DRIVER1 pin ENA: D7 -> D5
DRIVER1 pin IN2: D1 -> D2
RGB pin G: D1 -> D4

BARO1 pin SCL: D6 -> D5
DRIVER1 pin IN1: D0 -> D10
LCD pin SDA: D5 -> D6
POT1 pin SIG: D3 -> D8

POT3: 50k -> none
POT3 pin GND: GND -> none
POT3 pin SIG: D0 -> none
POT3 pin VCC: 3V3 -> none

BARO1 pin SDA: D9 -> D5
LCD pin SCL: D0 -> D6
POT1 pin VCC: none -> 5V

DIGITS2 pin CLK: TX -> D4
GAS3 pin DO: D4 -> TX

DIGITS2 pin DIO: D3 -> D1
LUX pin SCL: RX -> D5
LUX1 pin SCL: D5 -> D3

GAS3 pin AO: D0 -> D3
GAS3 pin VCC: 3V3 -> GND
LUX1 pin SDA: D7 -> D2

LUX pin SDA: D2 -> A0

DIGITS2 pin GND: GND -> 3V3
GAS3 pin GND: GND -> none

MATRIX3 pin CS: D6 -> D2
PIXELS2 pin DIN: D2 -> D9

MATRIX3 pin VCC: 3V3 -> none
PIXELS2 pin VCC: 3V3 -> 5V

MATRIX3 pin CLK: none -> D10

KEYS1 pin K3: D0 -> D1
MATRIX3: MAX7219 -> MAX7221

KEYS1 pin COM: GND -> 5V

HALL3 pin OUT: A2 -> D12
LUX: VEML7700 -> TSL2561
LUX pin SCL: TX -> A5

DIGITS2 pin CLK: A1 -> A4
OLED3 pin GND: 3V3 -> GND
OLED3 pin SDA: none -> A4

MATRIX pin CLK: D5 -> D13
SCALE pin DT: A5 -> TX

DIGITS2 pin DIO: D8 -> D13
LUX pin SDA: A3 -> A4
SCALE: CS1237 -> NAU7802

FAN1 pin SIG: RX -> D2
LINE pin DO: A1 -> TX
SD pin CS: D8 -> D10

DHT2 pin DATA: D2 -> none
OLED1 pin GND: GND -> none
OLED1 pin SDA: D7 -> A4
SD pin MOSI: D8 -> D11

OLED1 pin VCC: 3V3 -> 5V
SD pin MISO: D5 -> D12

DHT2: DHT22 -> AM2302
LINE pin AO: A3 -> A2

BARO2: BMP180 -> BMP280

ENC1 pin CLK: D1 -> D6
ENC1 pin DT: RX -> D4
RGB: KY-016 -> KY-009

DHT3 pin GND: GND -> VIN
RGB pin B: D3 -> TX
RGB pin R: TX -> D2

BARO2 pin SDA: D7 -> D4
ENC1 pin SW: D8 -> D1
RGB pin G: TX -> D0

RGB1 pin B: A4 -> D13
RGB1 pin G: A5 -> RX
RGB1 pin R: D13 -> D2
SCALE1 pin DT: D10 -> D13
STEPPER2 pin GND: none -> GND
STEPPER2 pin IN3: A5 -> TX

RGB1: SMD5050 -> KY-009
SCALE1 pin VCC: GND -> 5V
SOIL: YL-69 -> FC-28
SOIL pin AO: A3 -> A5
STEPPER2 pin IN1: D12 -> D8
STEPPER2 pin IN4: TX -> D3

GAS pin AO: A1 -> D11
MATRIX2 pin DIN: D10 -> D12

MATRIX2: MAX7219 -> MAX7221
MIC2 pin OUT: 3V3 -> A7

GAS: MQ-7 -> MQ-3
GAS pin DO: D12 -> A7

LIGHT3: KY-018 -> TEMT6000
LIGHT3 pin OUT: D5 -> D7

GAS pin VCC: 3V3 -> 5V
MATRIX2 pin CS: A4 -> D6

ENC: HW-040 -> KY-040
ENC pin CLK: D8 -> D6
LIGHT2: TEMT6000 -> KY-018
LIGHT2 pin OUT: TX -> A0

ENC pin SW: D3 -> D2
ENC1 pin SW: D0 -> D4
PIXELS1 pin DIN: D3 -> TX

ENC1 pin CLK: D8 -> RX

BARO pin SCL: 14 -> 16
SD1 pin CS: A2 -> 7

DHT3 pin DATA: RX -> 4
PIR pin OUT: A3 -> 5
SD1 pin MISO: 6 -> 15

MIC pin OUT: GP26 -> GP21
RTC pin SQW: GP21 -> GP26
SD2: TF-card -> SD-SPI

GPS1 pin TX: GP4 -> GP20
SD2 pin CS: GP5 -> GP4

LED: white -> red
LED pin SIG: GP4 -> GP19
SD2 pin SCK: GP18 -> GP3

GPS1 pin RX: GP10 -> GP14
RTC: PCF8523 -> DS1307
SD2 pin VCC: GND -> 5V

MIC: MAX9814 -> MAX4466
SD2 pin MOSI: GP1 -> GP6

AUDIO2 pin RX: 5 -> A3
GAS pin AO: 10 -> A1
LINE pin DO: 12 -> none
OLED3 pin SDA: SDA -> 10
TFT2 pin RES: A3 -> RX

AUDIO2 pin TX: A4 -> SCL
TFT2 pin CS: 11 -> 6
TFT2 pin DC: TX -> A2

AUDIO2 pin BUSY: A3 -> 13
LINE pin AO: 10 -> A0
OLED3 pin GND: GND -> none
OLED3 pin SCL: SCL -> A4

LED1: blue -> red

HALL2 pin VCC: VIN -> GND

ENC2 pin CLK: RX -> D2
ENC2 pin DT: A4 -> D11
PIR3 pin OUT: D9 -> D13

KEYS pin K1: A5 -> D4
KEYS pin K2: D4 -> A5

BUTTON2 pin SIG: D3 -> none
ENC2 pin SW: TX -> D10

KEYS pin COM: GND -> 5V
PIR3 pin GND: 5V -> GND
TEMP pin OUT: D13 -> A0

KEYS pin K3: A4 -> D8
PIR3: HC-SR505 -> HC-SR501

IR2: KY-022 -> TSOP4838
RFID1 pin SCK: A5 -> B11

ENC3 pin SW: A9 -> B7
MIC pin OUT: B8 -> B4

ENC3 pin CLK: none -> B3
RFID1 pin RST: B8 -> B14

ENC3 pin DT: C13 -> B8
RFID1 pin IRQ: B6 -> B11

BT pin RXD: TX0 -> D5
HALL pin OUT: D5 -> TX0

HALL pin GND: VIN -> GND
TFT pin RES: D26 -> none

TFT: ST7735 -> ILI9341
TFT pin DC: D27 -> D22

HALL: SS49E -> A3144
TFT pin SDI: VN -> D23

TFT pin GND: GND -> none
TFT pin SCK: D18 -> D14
******************************
**To do**
What is needed is an exact repetition of the lines from the first line of the records through the line containing "POT3 pin SIG: D0 -> none", both ends included, and nothing more.

**Expected answer**
DRIVER1 pin ENA: D7 -> D5
DRIVER1 pin IN2: D1 -> D2
RGB pin G: D1 -> D4

BARO1 pin SCL: D6 -> D5
DRIVER1 pin IN1: D0 -> D10
LCD pin SDA: D5 -> D6
POT1 pin SIG: D3 -> D8

POT3: 50k -> none
POT3 pin GND: GND -> none
POT3 pin SIG: D0 -> none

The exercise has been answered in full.